# Brief
Tally the lines below that contain the word "white", then give the tally alone.

*** Opening Data provided ***

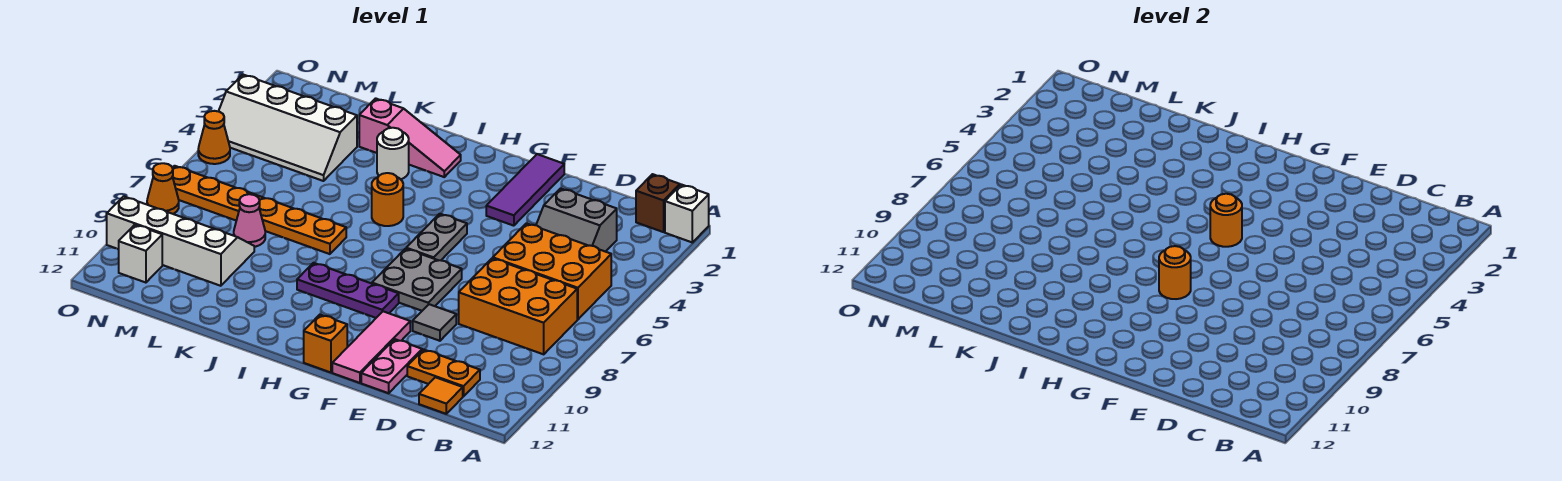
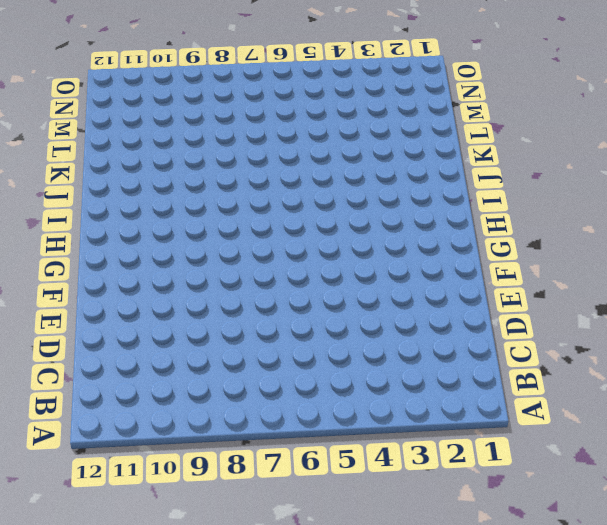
none -> white brick A1 level 1
none -> brown brick B1 level 1
none -> orange brick B5:D6 level 1

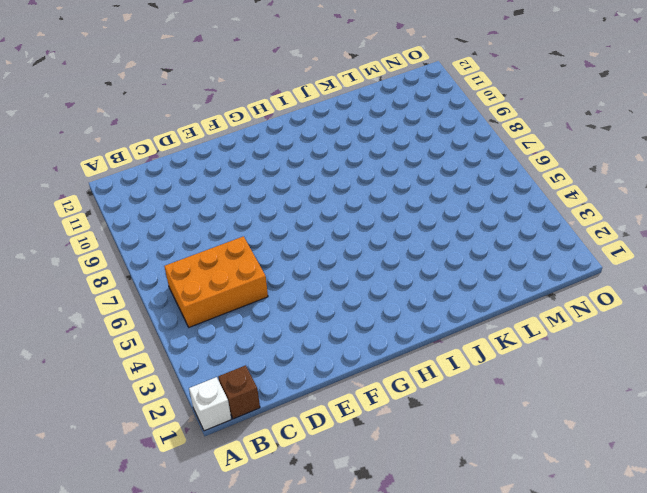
none -> orange brick B7:D8 level 1
none -> grey slope C3:D4 level 1 top 3
none -> orange plate C11:D11 level 1

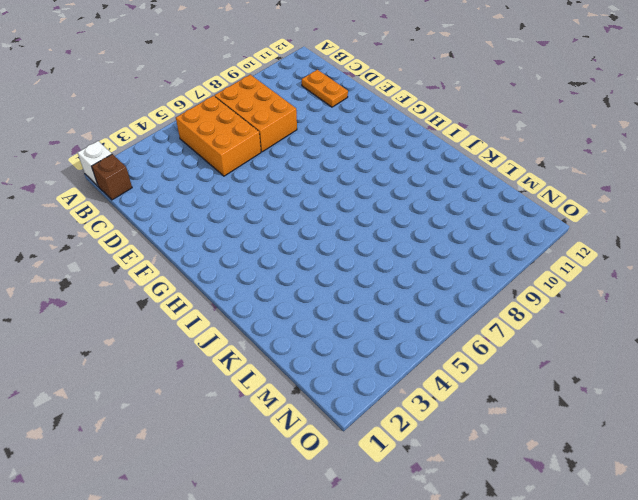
none -> grey slope C3:D4 level 1 top 3
none -> orange tile C12 level 1
none -> grey tile E9 level 1

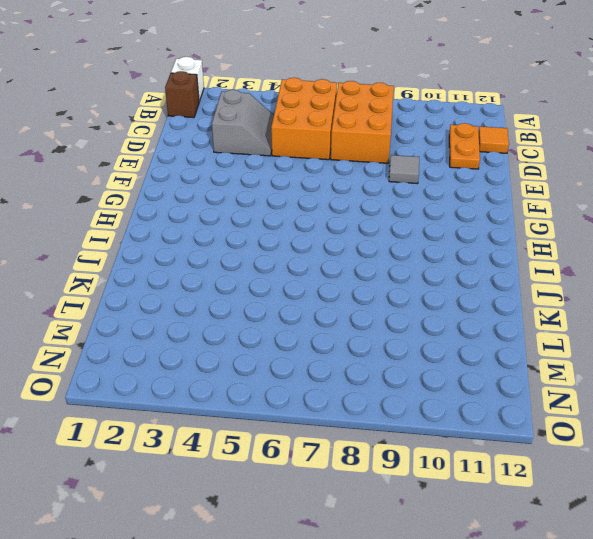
none -> pink plate E11:E12 level 1
none -> purple tile F1:F3 level 1
none -> grey plate F7:G8 level 1

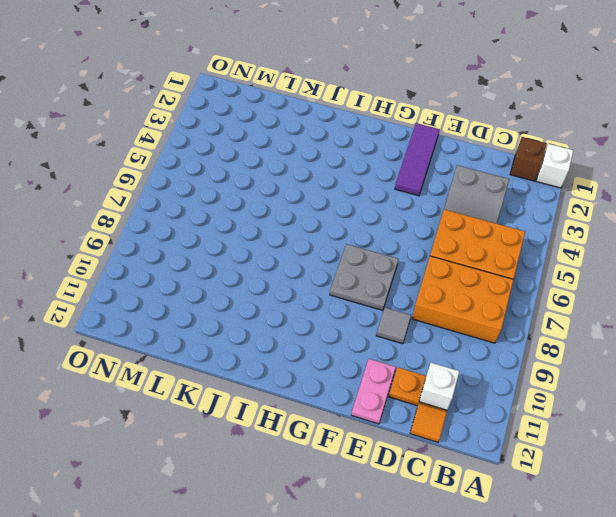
white brick C11 level 2 -> white brick N11 level 1
none -> pink tile F10:F12 level 1
none -> grey plate G5:G6 level 1
none -> purple plate G9:I9 level 1

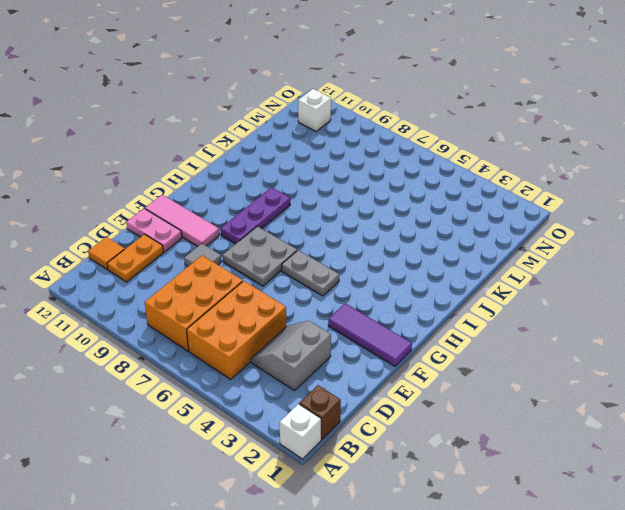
none -> orange brick G12 level 1
none -> pink slope I2:K2 level 1 top K
none -> orange round brick I5 level 1

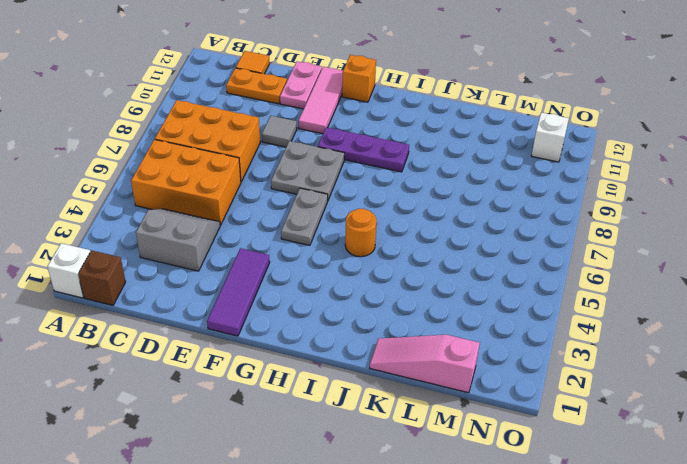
pink slope K1:M1 level 1 top M -> pink slope I2:K2 level 1 top K
none -> white round brick J3 level 1
none -> orange plate J7:O7 level 1
none -> white slope L3:O4 level 1 top 3

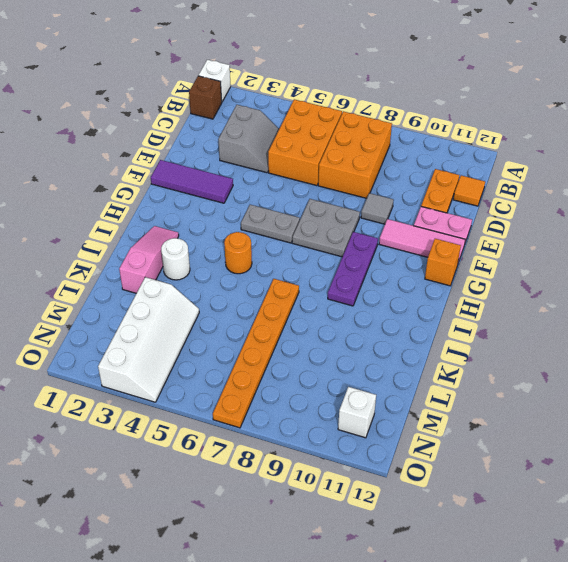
none -> pink cone L8 level 1
none -> white slope L9:O10 level 1 top 10
none -> orange cone O5 level 1

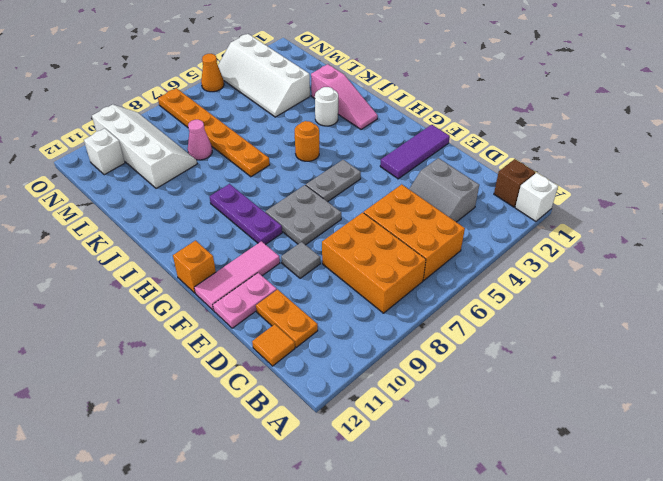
none -> orange cone O8 level 1
none -> orange round brick G5 level 2
none -> orange round brick G8 level 2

*** Closing Data provided ***

# Task solution
5